(Modification records)
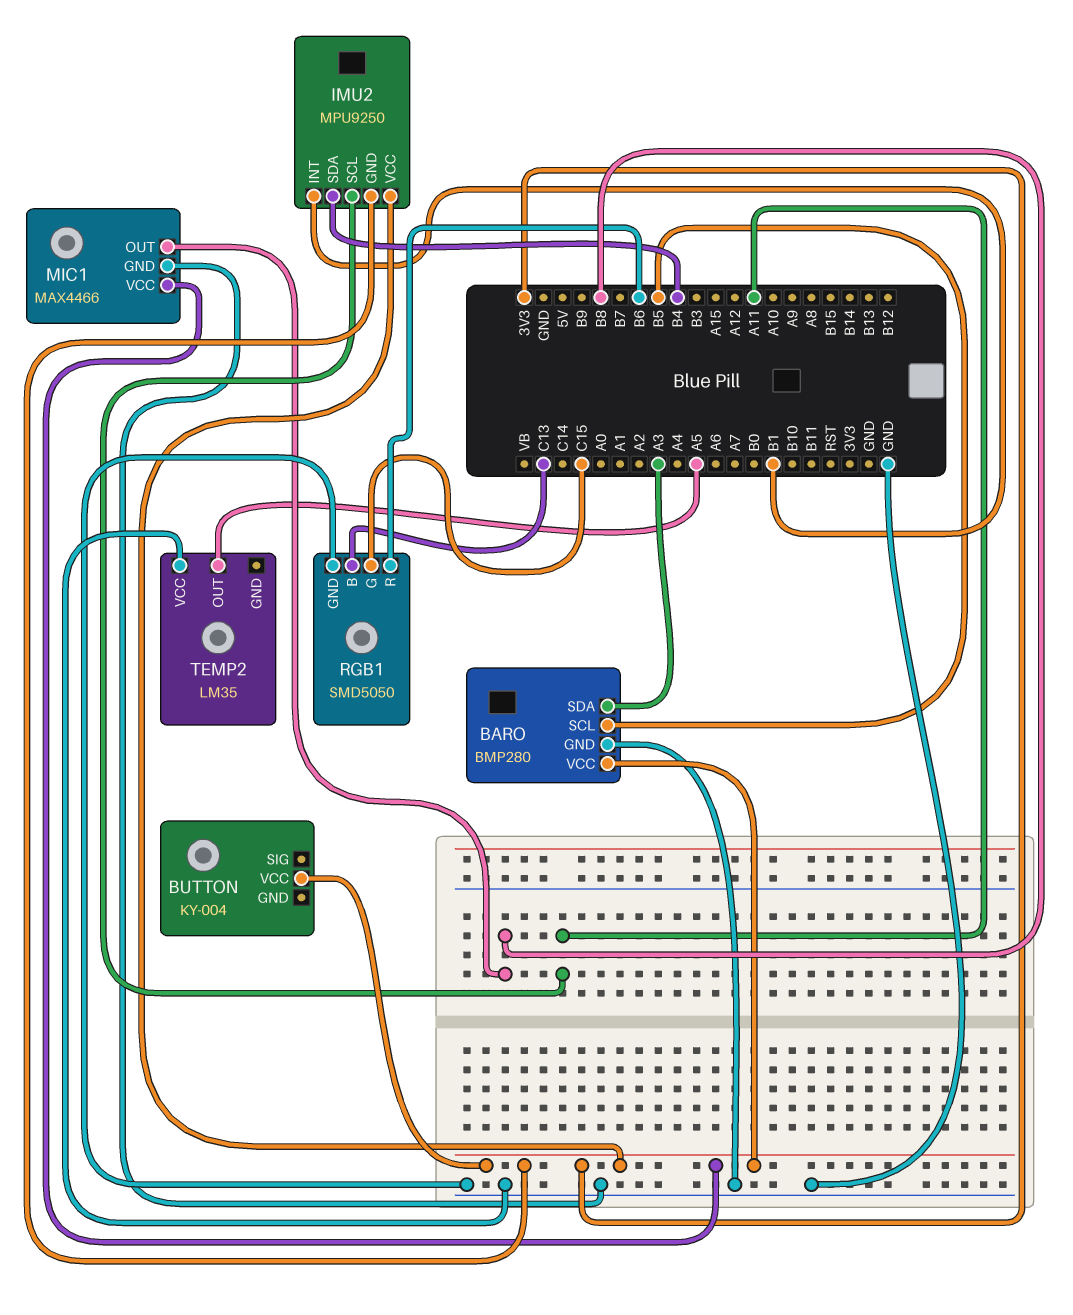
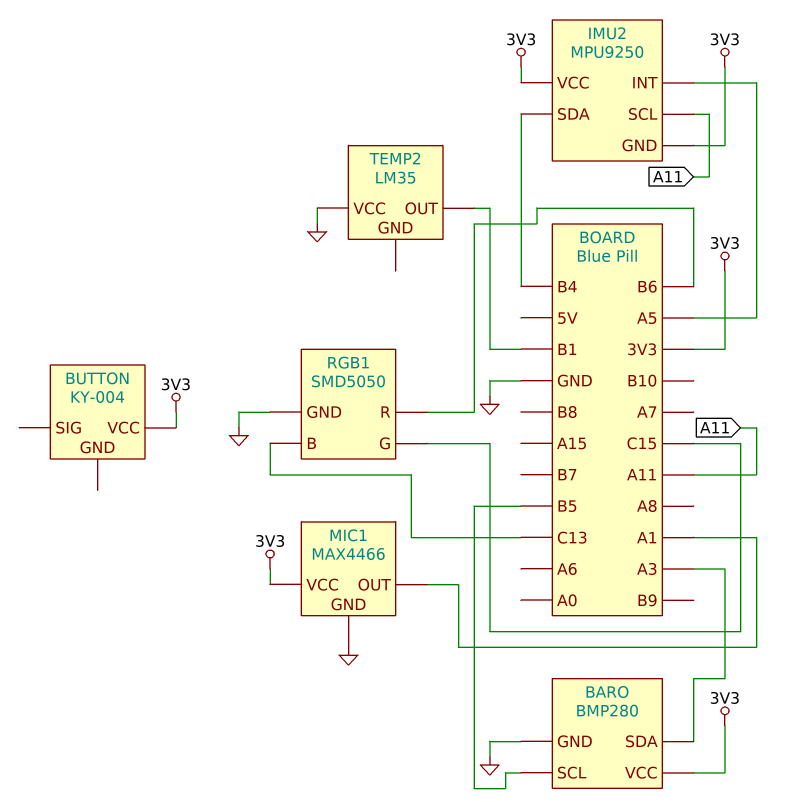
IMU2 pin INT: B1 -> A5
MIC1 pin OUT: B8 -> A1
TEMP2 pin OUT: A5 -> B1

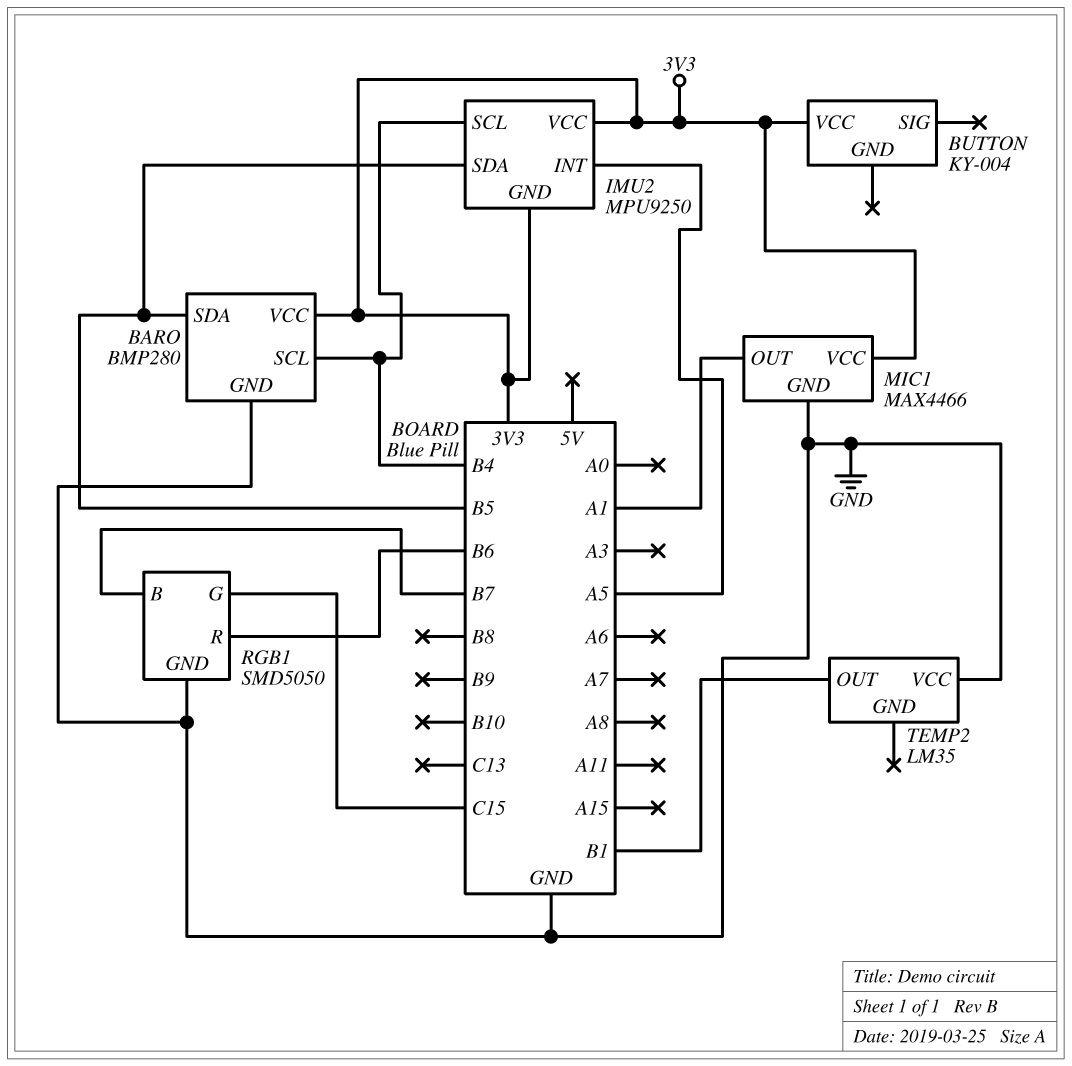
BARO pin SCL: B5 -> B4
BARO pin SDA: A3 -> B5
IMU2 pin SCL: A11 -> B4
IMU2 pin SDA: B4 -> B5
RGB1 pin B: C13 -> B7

## TASK
Would you please print out all the records above exactly, minus any pictures?

## ANSWER SECTION
IMU2 pin INT: B1 -> A5
MIC1 pin OUT: B8 -> A1
TEMP2 pin OUT: A5 -> B1

BARO pin SCL: B5 -> B4
BARO pin SDA: A3 -> B5
IMU2 pin SCL: A11 -> B4
IMU2 pin SDA: B4 -> B5
RGB1 pin B: C13 -> B7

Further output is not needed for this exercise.